** Problem statement **
Beginning with the line that holds "pink cactus: none" in the data below, give again every line through the one that holds "pink light bulb: [240,279,333,366]", exactly as written.
───── Given data ─────
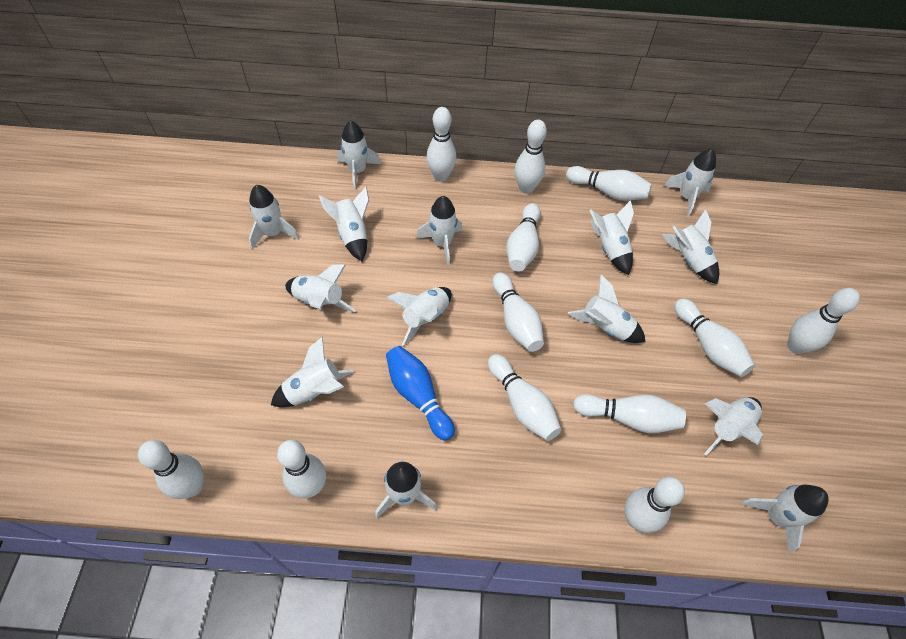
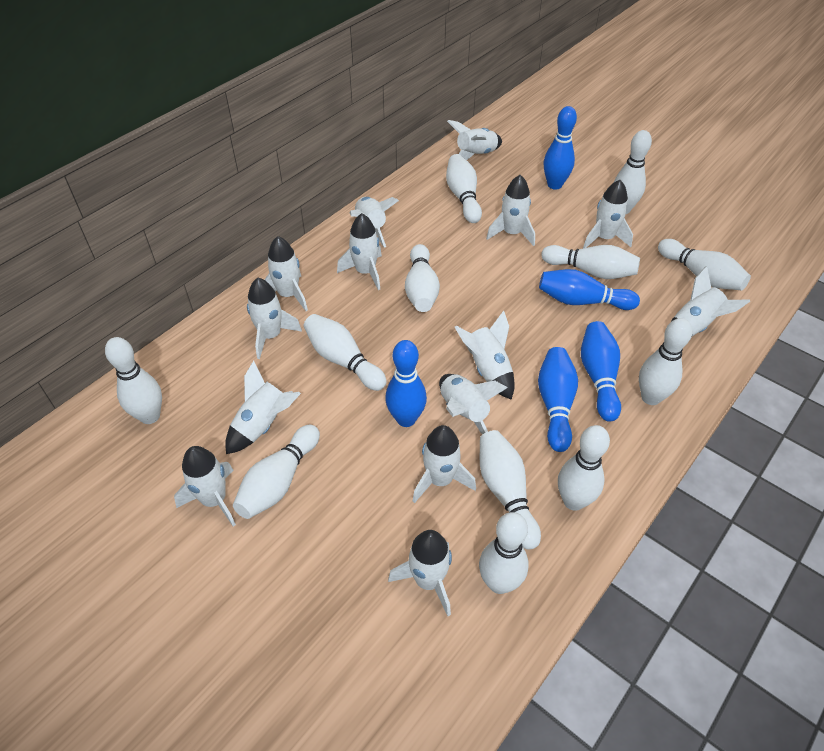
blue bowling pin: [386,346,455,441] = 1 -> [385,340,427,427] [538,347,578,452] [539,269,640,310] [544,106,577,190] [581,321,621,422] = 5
─────
───── Given data ─────
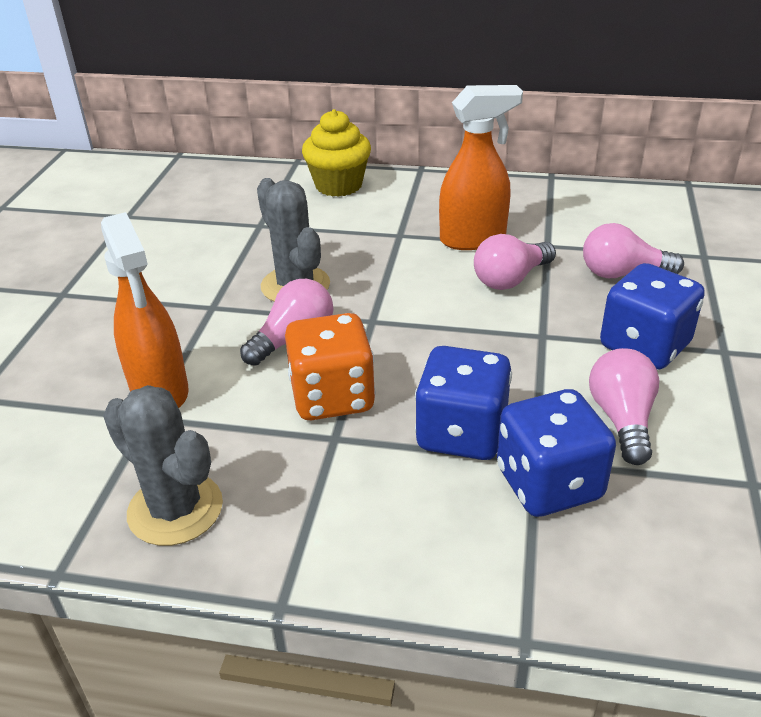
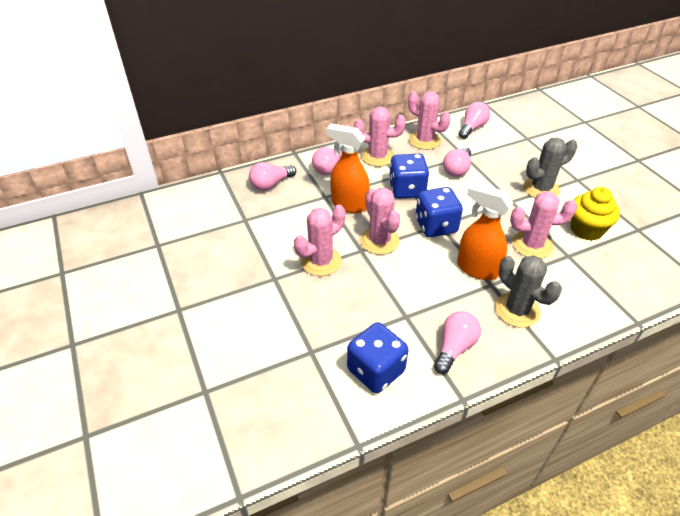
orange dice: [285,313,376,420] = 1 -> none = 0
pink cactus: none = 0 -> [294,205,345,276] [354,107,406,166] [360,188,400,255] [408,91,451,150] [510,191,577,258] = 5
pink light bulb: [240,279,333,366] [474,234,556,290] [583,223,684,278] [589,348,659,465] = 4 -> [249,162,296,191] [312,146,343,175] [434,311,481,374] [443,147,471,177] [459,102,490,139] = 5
─────
───── Given data ─────
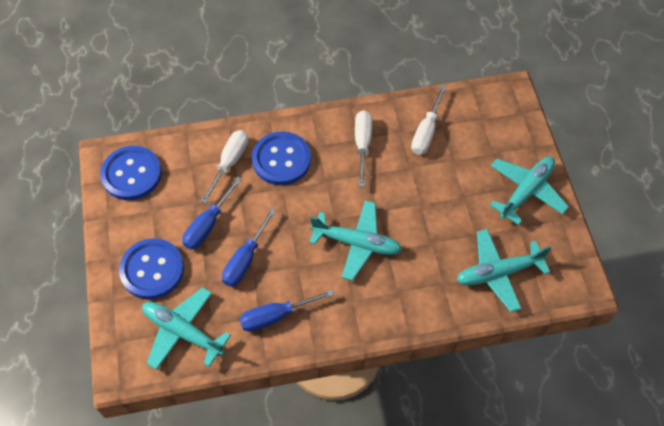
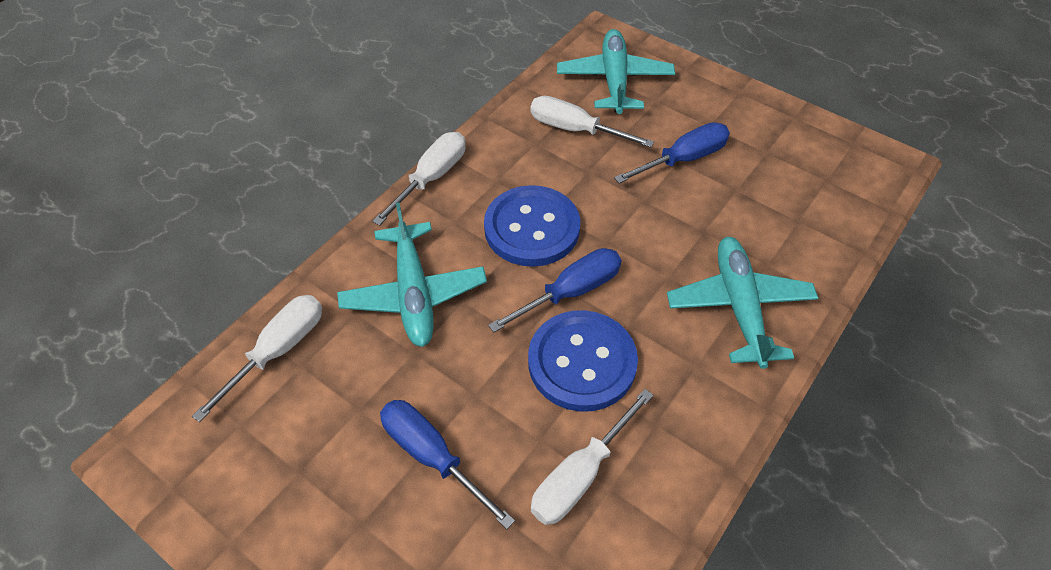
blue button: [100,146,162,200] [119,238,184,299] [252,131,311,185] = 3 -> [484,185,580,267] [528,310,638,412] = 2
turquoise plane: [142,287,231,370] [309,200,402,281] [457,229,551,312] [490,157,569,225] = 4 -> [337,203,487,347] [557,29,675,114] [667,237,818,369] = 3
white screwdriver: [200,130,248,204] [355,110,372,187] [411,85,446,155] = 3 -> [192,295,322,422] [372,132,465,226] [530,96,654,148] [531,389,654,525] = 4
─────
** Answer for this exercise **
pink cactus: none = 0 -> [294,205,345,276] [354,107,406,166] [360,188,400,255] [408,91,451,150] [510,191,577,258] = 5
pink light bulb: [240,279,333,366] [474,234,556,290] [583,223,684,278] [589,348,659,465] = 4 -> [249,162,296,191] [312,146,343,175] [434,311,481,374] [443,147,471,177] [459,102,490,139] = 5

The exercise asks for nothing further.